> Work item
Will you output all of the data below exactly, omitting the images?

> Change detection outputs
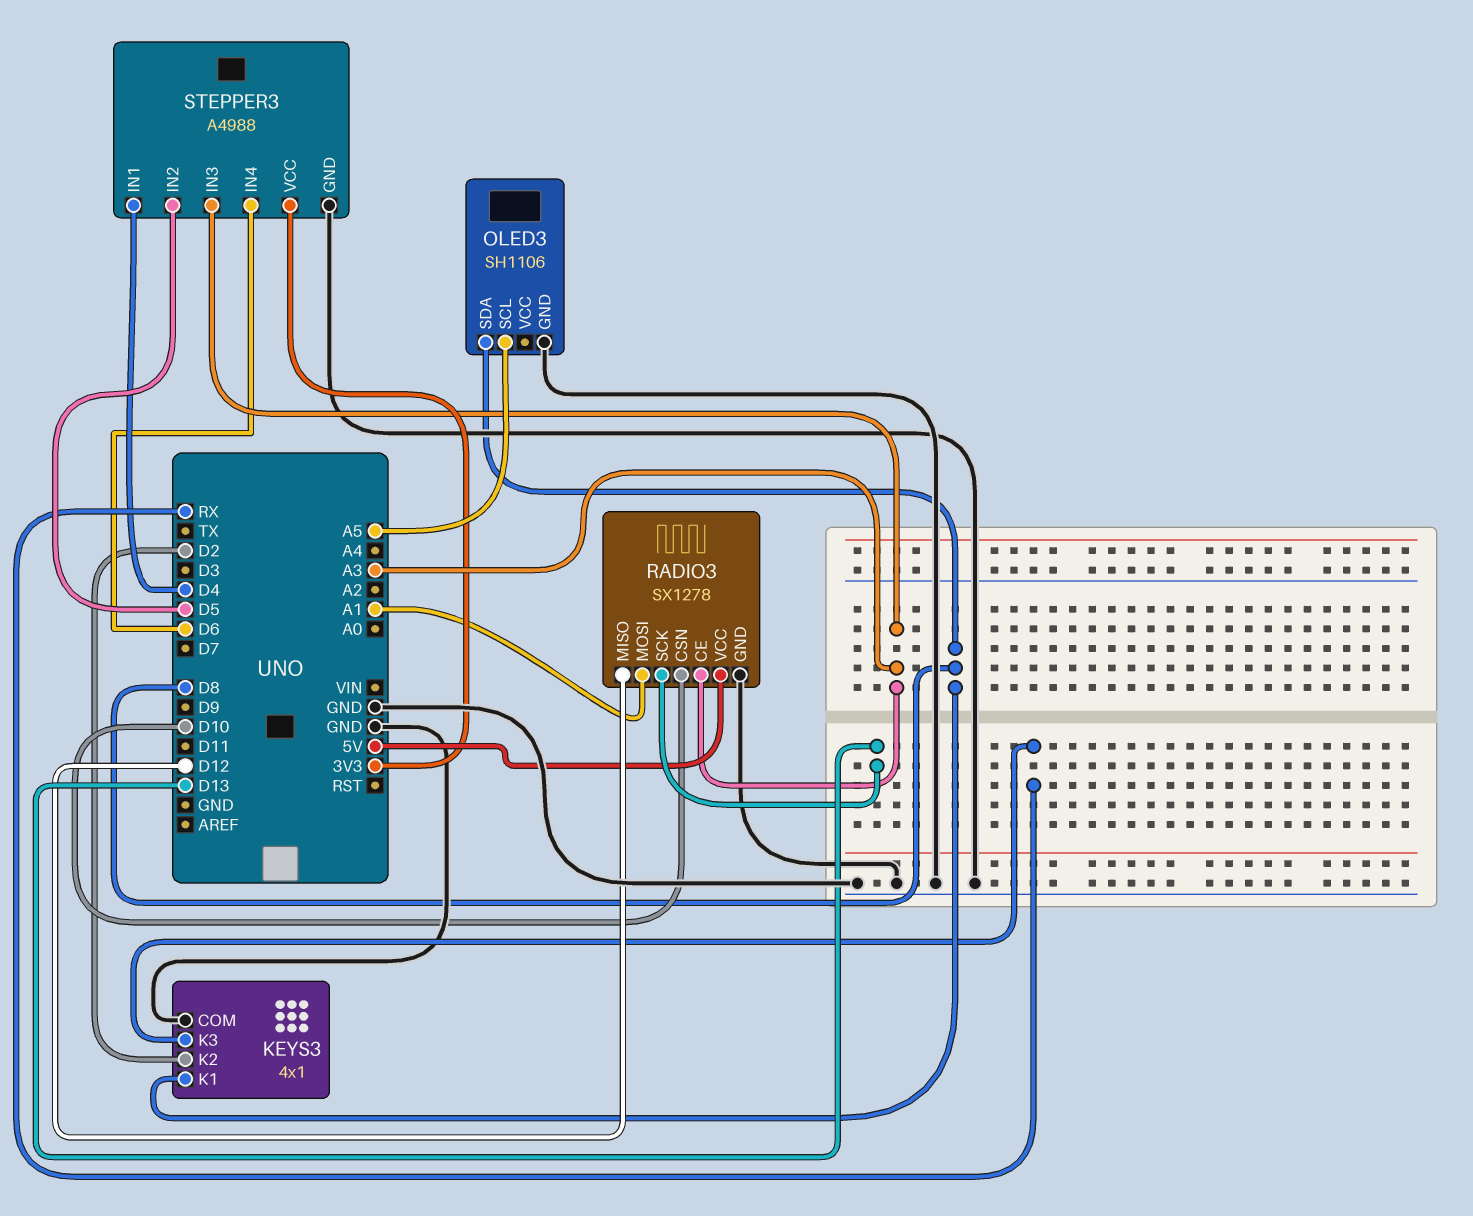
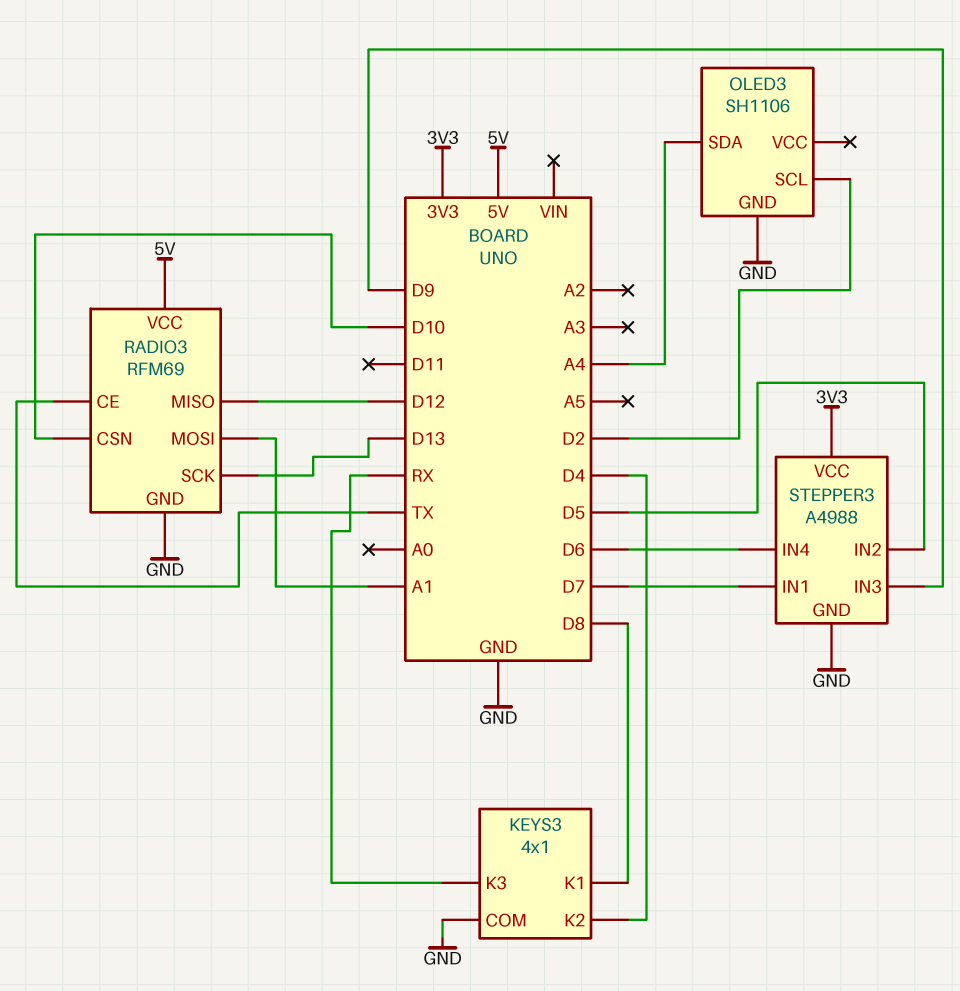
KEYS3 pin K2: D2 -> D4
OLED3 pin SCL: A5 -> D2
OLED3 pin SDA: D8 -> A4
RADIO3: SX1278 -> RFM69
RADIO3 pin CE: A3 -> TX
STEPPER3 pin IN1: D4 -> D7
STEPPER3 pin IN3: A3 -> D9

> Solution for this task
KEYS3 pin K2: D2 -> D4
OLED3 pin SCL: A5 -> D2
OLED3 pin SDA: D8 -> A4
RADIO3: SX1278 -> RFM69
RADIO3 pin CE: A3 -> TX
STEPPER3 pin IN1: D4 -> D7
STEPPER3 pin IN3: A3 -> D9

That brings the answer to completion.